* _Assigned task_
Look through the data that follows and copy each line with the string "diode".

════════

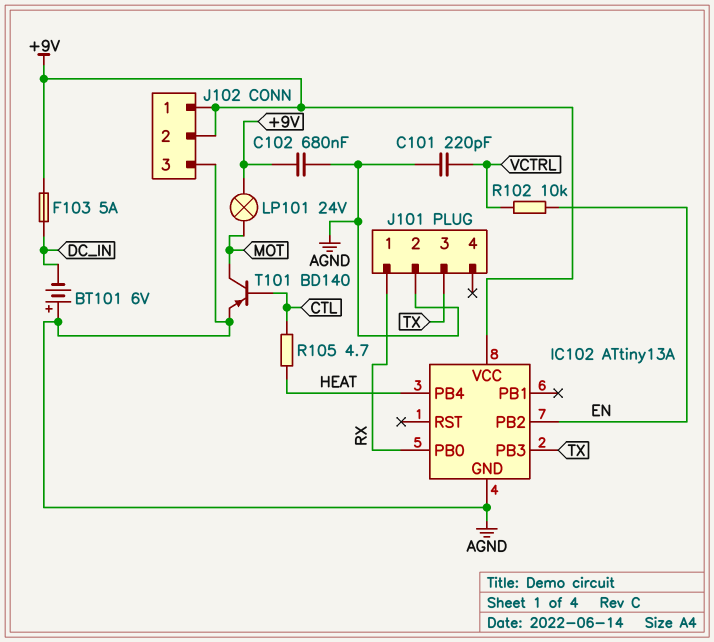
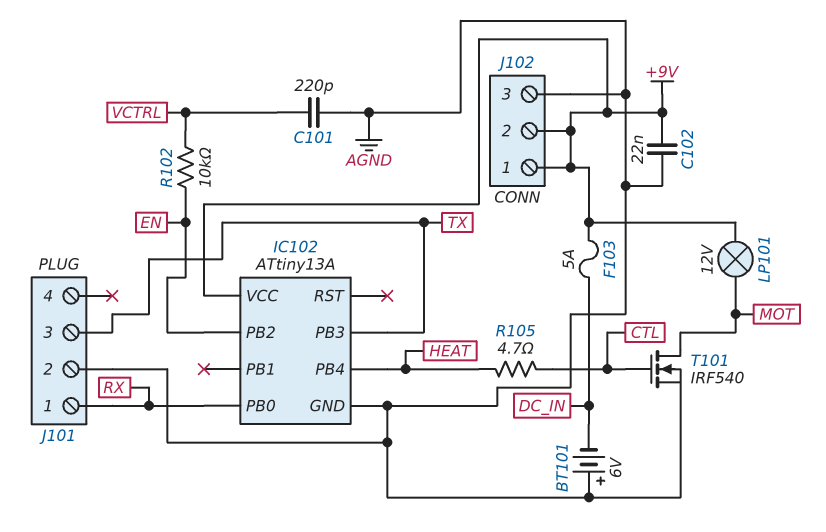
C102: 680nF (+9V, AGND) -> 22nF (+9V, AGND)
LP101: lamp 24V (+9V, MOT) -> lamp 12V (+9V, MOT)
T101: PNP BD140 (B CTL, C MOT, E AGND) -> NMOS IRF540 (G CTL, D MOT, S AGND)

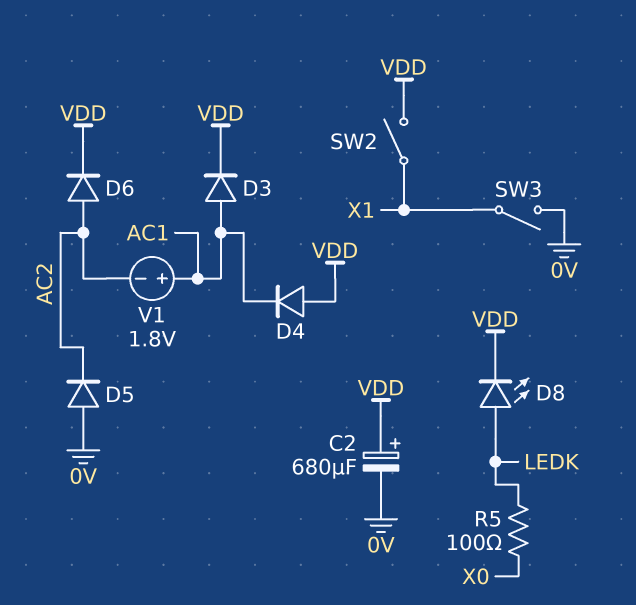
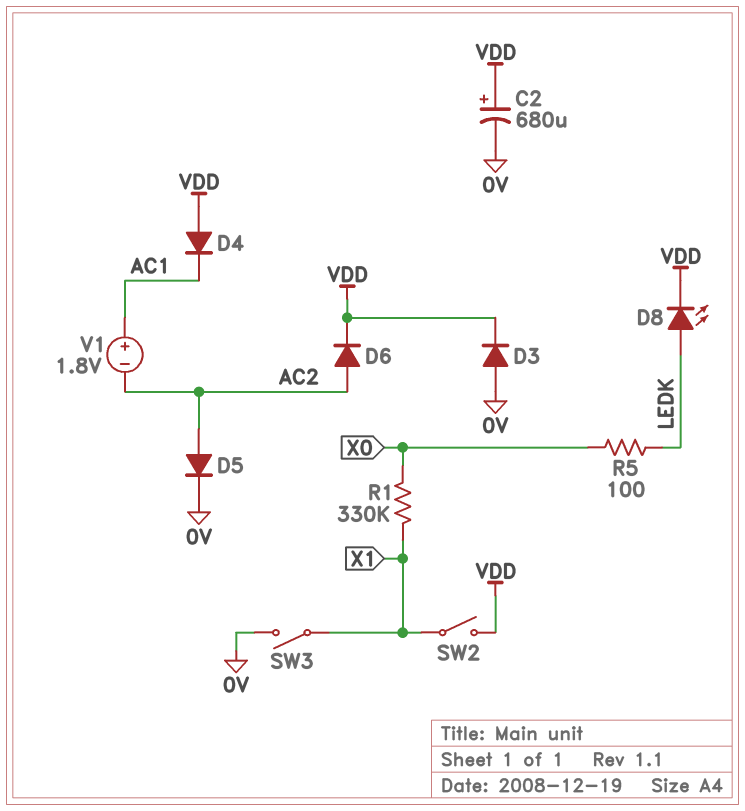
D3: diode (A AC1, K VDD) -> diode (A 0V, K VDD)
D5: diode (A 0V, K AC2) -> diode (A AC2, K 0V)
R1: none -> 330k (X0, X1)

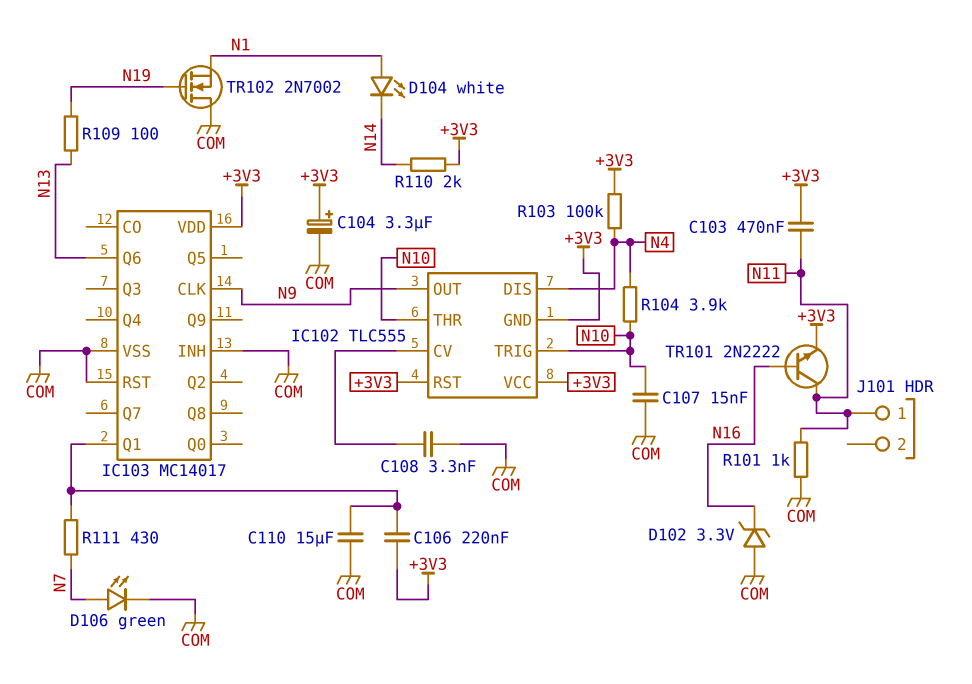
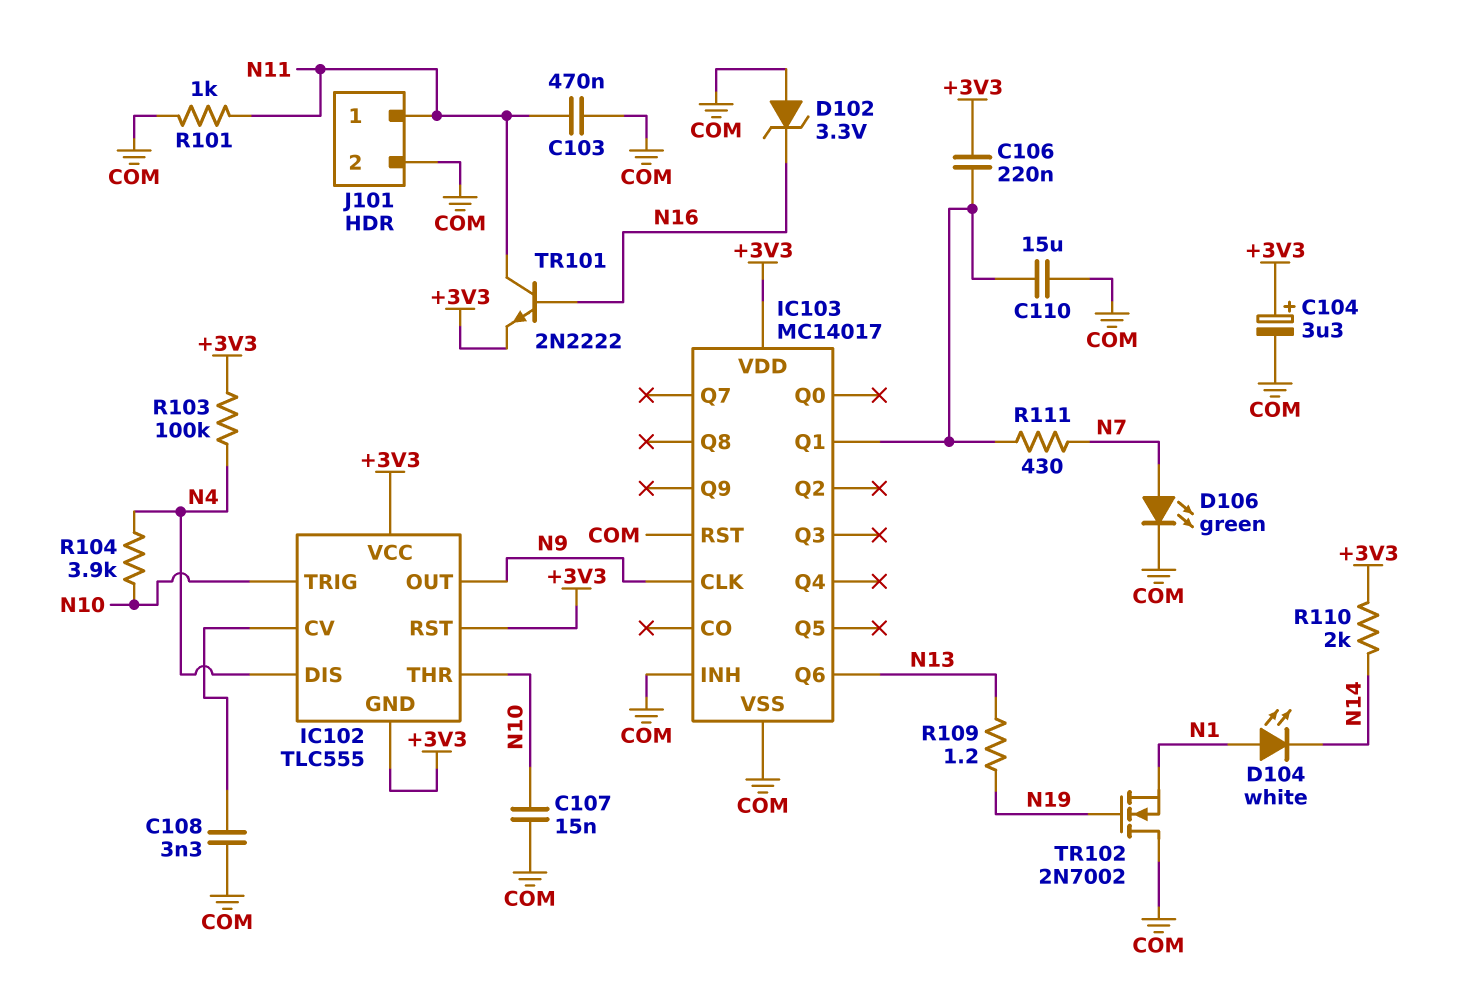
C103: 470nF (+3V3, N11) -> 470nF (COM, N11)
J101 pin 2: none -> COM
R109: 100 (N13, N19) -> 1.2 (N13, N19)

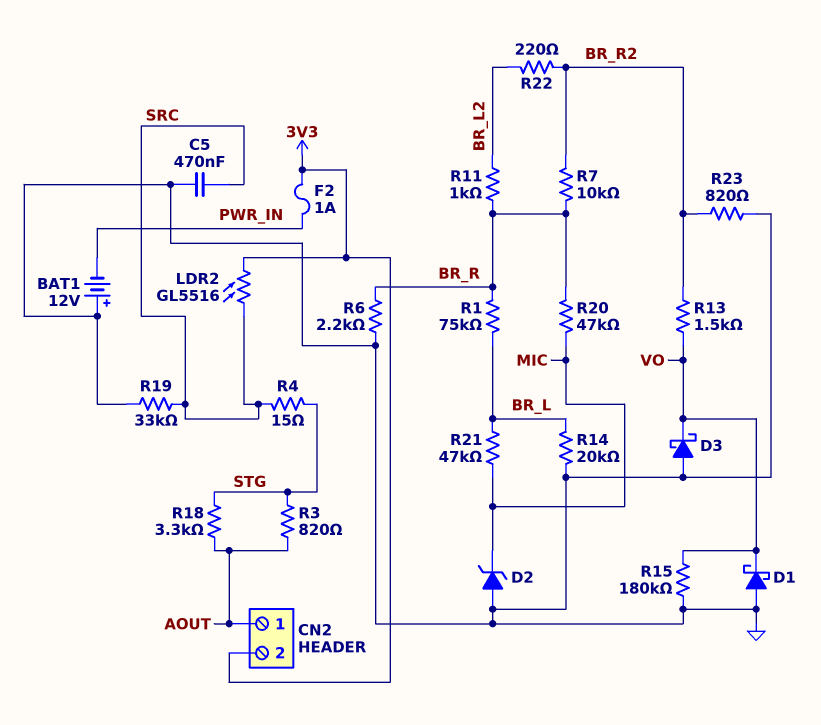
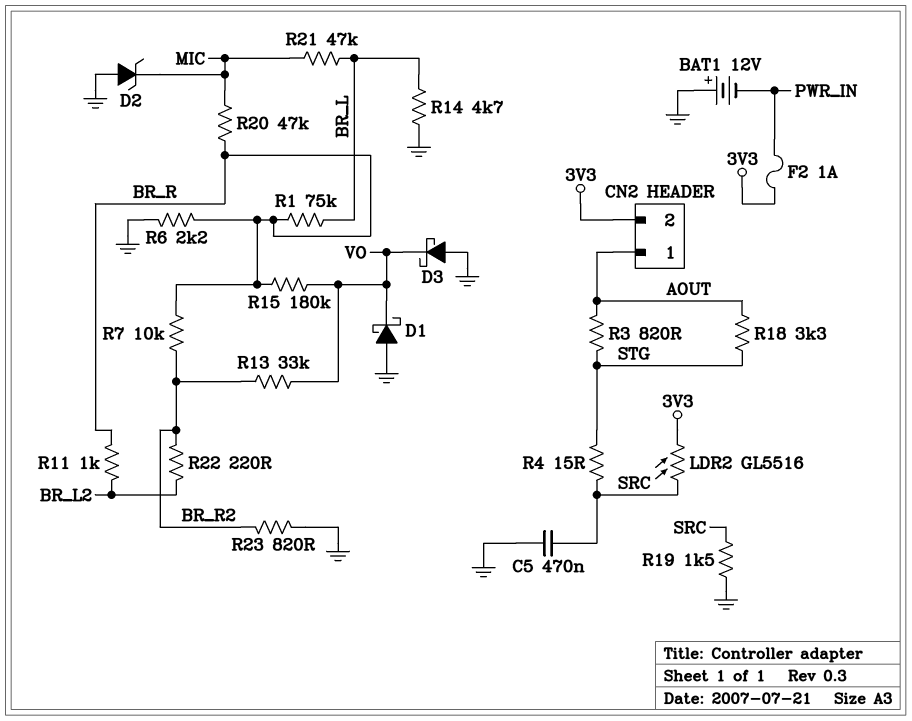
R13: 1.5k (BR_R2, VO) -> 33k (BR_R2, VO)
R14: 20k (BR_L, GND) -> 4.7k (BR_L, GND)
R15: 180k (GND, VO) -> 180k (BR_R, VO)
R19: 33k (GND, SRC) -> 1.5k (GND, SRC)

════════

* _Result for this exercise_
D3: diode (A AC1, K VDD) -> diode (A 0V, K VDD)
D5: diode (A 0V, K AC2) -> diode (A AC2, K 0V)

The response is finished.